_Exercise prompt_.
Read through the material below and find each line that has the word "rolling"; copy it.

_Study material_.
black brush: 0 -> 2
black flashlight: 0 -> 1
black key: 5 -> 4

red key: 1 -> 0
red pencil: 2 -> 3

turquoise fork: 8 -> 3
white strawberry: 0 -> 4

---

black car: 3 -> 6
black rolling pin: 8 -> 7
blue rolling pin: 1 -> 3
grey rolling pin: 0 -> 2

==

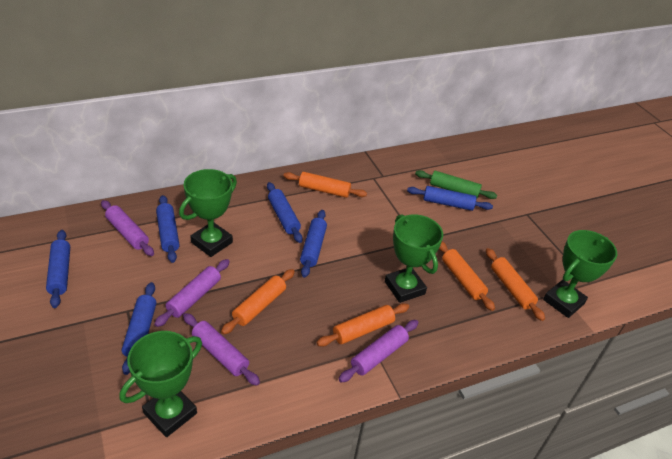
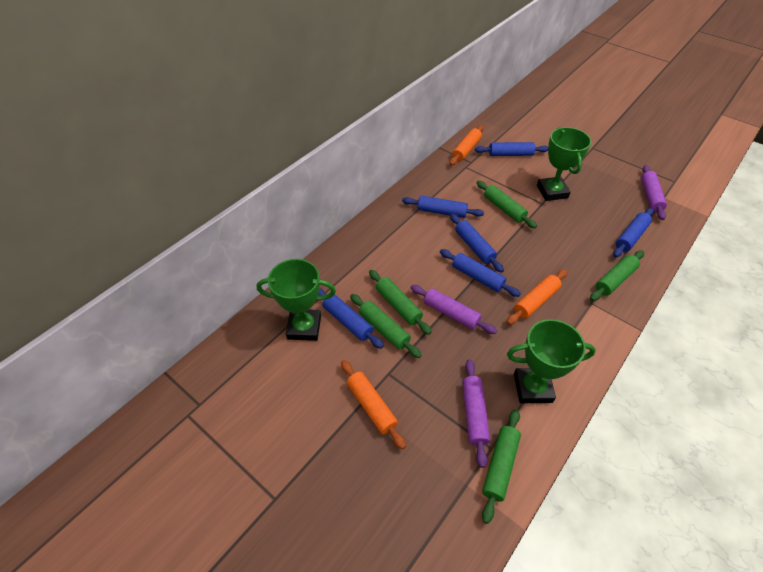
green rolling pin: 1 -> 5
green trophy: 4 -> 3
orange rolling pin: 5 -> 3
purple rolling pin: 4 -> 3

_Response area_.
black rolling pin: 8 -> 7
blue rolling pin: 1 -> 3
grey rolling pin: 0 -> 2
green rolling pin: 1 -> 5
orange rolling pin: 5 -> 3
purple rolling pin: 4 -> 3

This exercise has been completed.